[WHAT YOU SHOULD DO]: What is needed here is an exact copy of every record below.
[[ EXERCISE INPUT, beginning ]]
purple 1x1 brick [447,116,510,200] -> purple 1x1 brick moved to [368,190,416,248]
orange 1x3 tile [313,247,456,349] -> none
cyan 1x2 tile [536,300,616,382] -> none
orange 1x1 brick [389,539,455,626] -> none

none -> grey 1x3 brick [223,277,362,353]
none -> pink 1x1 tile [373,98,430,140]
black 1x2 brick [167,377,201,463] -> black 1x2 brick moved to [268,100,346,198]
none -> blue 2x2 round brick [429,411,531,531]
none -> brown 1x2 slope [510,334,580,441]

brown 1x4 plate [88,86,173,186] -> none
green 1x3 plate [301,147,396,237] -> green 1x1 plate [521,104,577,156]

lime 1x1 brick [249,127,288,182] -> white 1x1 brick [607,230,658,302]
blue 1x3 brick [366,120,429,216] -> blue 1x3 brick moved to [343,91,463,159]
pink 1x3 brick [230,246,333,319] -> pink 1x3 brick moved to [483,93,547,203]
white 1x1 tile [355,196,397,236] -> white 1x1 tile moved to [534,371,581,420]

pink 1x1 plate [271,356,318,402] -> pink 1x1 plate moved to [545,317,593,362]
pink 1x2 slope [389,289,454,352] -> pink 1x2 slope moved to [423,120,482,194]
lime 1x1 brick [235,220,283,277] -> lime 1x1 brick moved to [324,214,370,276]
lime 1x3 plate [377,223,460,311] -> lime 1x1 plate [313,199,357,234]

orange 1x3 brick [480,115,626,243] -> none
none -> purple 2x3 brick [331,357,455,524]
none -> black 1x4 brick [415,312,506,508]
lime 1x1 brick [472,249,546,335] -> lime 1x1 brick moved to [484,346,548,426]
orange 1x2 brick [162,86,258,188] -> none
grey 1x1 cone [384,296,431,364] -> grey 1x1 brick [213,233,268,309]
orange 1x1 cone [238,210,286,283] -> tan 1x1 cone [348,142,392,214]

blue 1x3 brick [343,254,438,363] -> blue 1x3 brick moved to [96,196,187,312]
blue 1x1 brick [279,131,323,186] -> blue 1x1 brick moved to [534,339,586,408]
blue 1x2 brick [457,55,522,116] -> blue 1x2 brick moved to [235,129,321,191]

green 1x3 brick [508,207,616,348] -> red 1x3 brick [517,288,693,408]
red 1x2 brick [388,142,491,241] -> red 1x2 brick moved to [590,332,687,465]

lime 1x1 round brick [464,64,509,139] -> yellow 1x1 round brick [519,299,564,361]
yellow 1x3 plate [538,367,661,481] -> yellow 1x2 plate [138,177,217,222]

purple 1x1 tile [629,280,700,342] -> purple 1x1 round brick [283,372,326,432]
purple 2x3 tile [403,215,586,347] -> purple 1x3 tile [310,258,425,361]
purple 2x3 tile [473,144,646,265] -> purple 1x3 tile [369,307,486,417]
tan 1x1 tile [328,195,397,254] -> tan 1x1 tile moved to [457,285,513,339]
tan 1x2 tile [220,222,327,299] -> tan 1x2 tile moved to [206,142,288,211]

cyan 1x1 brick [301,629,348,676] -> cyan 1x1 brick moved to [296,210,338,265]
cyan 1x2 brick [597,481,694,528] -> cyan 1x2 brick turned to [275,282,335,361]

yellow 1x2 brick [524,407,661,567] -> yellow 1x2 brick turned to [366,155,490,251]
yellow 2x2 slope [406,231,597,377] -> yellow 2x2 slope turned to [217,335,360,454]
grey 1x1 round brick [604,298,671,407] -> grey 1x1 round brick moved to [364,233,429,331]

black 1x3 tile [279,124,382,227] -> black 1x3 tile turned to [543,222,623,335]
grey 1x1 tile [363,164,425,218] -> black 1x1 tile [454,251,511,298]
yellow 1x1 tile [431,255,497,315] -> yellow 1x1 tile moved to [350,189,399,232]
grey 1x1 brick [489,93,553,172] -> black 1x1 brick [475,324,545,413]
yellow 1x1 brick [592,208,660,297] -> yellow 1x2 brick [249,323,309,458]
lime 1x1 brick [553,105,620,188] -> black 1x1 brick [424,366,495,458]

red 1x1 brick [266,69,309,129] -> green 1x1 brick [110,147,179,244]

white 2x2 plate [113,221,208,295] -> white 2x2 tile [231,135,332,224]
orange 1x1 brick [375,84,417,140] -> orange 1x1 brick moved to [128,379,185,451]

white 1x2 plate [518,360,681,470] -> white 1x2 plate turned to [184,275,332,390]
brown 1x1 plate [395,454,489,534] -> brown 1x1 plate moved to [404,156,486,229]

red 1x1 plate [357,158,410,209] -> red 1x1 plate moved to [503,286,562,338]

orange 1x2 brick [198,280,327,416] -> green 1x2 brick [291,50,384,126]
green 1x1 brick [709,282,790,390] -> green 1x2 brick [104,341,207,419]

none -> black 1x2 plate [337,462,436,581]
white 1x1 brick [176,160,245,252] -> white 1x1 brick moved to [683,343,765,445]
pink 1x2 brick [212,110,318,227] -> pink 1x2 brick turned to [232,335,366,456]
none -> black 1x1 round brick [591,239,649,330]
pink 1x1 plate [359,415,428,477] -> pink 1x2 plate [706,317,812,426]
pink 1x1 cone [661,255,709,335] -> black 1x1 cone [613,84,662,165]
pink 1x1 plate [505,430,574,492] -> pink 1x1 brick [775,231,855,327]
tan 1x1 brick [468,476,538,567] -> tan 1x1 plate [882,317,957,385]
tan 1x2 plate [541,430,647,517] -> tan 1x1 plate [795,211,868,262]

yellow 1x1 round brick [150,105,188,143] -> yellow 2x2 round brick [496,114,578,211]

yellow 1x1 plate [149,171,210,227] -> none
[[ EXERCISE INPUT, end ]]
[ANSWER TO THE EXERCISE]:
purple 1x1 brick [447,116,510,200] -> purple 1x1 brick moved to [368,190,416,248]
orange 1x3 tile [313,247,456,349] -> none
cyan 1x2 tile [536,300,616,382] -> none
orange 1x1 brick [389,539,455,626] -> none

none -> grey 1x3 brick [223,277,362,353]
none -> pink 1x1 tile [373,98,430,140]
black 1x2 brick [167,377,201,463] -> black 1x2 brick moved to [268,100,346,198]
none -> blue 2x2 round brick [429,411,531,531]
none -> brown 1x2 slope [510,334,580,441]

brown 1x4 plate [88,86,173,186] -> none
green 1x3 plate [301,147,396,237] -> green 1x1 plate [521,104,577,156]

lime 1x1 brick [249,127,288,182] -> white 1x1 brick [607,230,658,302]
blue 1x3 brick [366,120,429,216] -> blue 1x3 brick moved to [343,91,463,159]
pink 1x3 brick [230,246,333,319] -> pink 1x3 brick moved to [483,93,547,203]
white 1x1 tile [355,196,397,236] -> white 1x1 tile moved to [534,371,581,420]

pink 1x1 plate [271,356,318,402] -> pink 1x1 plate moved to [545,317,593,362]
pink 1x2 slope [389,289,454,352] -> pink 1x2 slope moved to [423,120,482,194]
lime 1x1 brick [235,220,283,277] -> lime 1x1 brick moved to [324,214,370,276]
lime 1x3 plate [377,223,460,311] -> lime 1x1 plate [313,199,357,234]

orange 1x3 brick [480,115,626,243] -> none
none -> purple 2x3 brick [331,357,455,524]
none -> black 1x4 brick [415,312,506,508]
lime 1x1 brick [472,249,546,335] -> lime 1x1 brick moved to [484,346,548,426]
orange 1x2 brick [162,86,258,188] -> none
grey 1x1 cone [384,296,431,364] -> grey 1x1 brick [213,233,268,309]
orange 1x1 cone [238,210,286,283] -> tan 1x1 cone [348,142,392,214]

blue 1x3 brick [343,254,438,363] -> blue 1x3 brick moved to [96,196,187,312]
blue 1x1 brick [279,131,323,186] -> blue 1x1 brick moved to [534,339,586,408]
blue 1x2 brick [457,55,522,116] -> blue 1x2 brick moved to [235,129,321,191]

green 1x3 brick [508,207,616,348] -> red 1x3 brick [517,288,693,408]
red 1x2 brick [388,142,491,241] -> red 1x2 brick moved to [590,332,687,465]

lime 1x1 round brick [464,64,509,139] -> yellow 1x1 round brick [519,299,564,361]
yellow 1x3 plate [538,367,661,481] -> yellow 1x2 plate [138,177,217,222]

purple 1x1 tile [629,280,700,342] -> purple 1x1 round brick [283,372,326,432]
purple 2x3 tile [403,215,586,347] -> purple 1x3 tile [310,258,425,361]
purple 2x3 tile [473,144,646,265] -> purple 1x3 tile [369,307,486,417]
tan 1x1 tile [328,195,397,254] -> tan 1x1 tile moved to [457,285,513,339]
tan 1x2 tile [220,222,327,299] -> tan 1x2 tile moved to [206,142,288,211]

cyan 1x1 brick [301,629,348,676] -> cyan 1x1 brick moved to [296,210,338,265]
cyan 1x2 brick [597,481,694,528] -> cyan 1x2 brick turned to [275,282,335,361]

yellow 1x2 brick [524,407,661,567] -> yellow 1x2 brick turned to [366,155,490,251]
yellow 2x2 slope [406,231,597,377] -> yellow 2x2 slope turned to [217,335,360,454]
grey 1x1 round brick [604,298,671,407] -> grey 1x1 round brick moved to [364,233,429,331]

black 1x3 tile [279,124,382,227] -> black 1x3 tile turned to [543,222,623,335]
grey 1x1 tile [363,164,425,218] -> black 1x1 tile [454,251,511,298]
yellow 1x1 tile [431,255,497,315] -> yellow 1x1 tile moved to [350,189,399,232]
grey 1x1 brick [489,93,553,172] -> black 1x1 brick [475,324,545,413]
yellow 1x1 brick [592,208,660,297] -> yellow 1x2 brick [249,323,309,458]
lime 1x1 brick [553,105,620,188] -> black 1x1 brick [424,366,495,458]

red 1x1 brick [266,69,309,129] -> green 1x1 brick [110,147,179,244]

white 2x2 plate [113,221,208,295] -> white 2x2 tile [231,135,332,224]
orange 1x1 brick [375,84,417,140] -> orange 1x1 brick moved to [128,379,185,451]

white 1x2 plate [518,360,681,470] -> white 1x2 plate turned to [184,275,332,390]
brown 1x1 plate [395,454,489,534] -> brown 1x1 plate moved to [404,156,486,229]

red 1x1 plate [357,158,410,209] -> red 1x1 plate moved to [503,286,562,338]

orange 1x2 brick [198,280,327,416] -> green 1x2 brick [291,50,384,126]
green 1x1 brick [709,282,790,390] -> green 1x2 brick [104,341,207,419]

none -> black 1x2 plate [337,462,436,581]
white 1x1 brick [176,160,245,252] -> white 1x1 brick moved to [683,343,765,445]
pink 1x2 brick [212,110,318,227] -> pink 1x2 brick turned to [232,335,366,456]
none -> black 1x1 round brick [591,239,649,330]
pink 1x1 plate [359,415,428,477] -> pink 1x2 plate [706,317,812,426]
pink 1x1 cone [661,255,709,335] -> black 1x1 cone [613,84,662,165]
pink 1x1 plate [505,430,574,492] -> pink 1x1 brick [775,231,855,327]
tan 1x1 brick [468,476,538,567] -> tan 1x1 plate [882,317,957,385]
tan 1x2 plate [541,430,647,517] -> tan 1x1 plate [795,211,868,262]

yellow 1x1 round brick [150,105,188,143] -> yellow 2x2 round brick [496,114,578,211]

yellow 1x1 plate [149,171,210,227] -> none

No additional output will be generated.